++++ Data for this exercise ++++
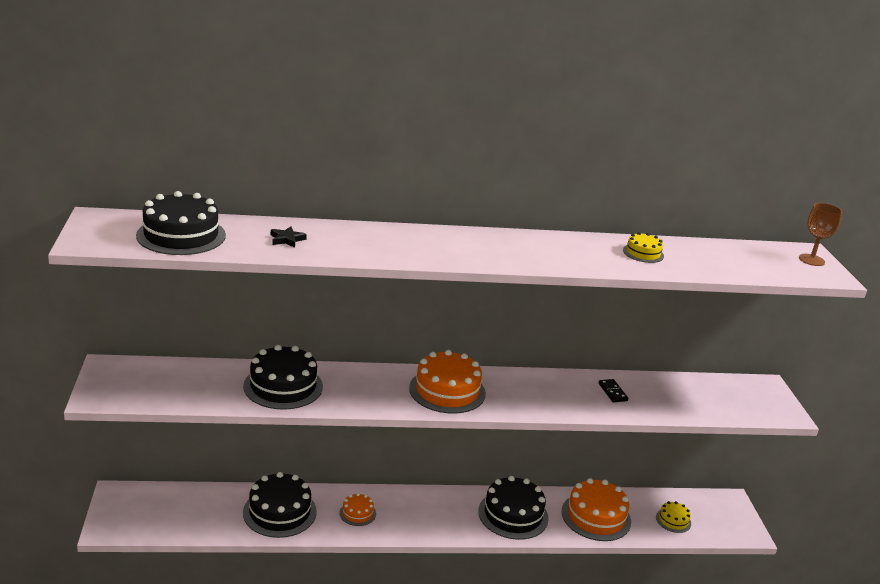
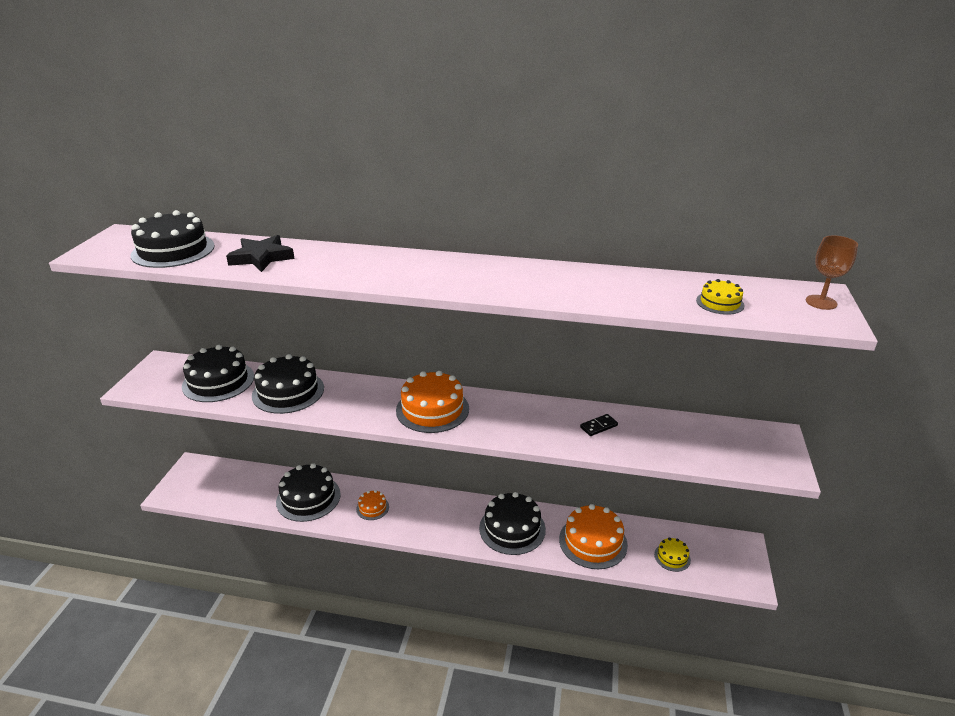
camera: 20 degrees right, 5 degrees up
(195, 382) = (218, 381): none -> black cake
(287, 239) = (261, 257): black star -> black star, size x1.85
(612, 392) = (598, 426): black domino -> black domino turned 60 degrees clockwise
(643, 253) = (616, 285): yellow cake -> yellow cake (720, 303)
++++
▸ Activity:
The lines above that hold "black" are the result; show every one of them.

▸ Exercise answer:
(195, 382) = (218, 381): none -> black cake
(287, 239) = (261, 257): black star -> black star, size x1.85
(612, 392) = (598, 426): black domino -> black domino turned 60 degrees clockwise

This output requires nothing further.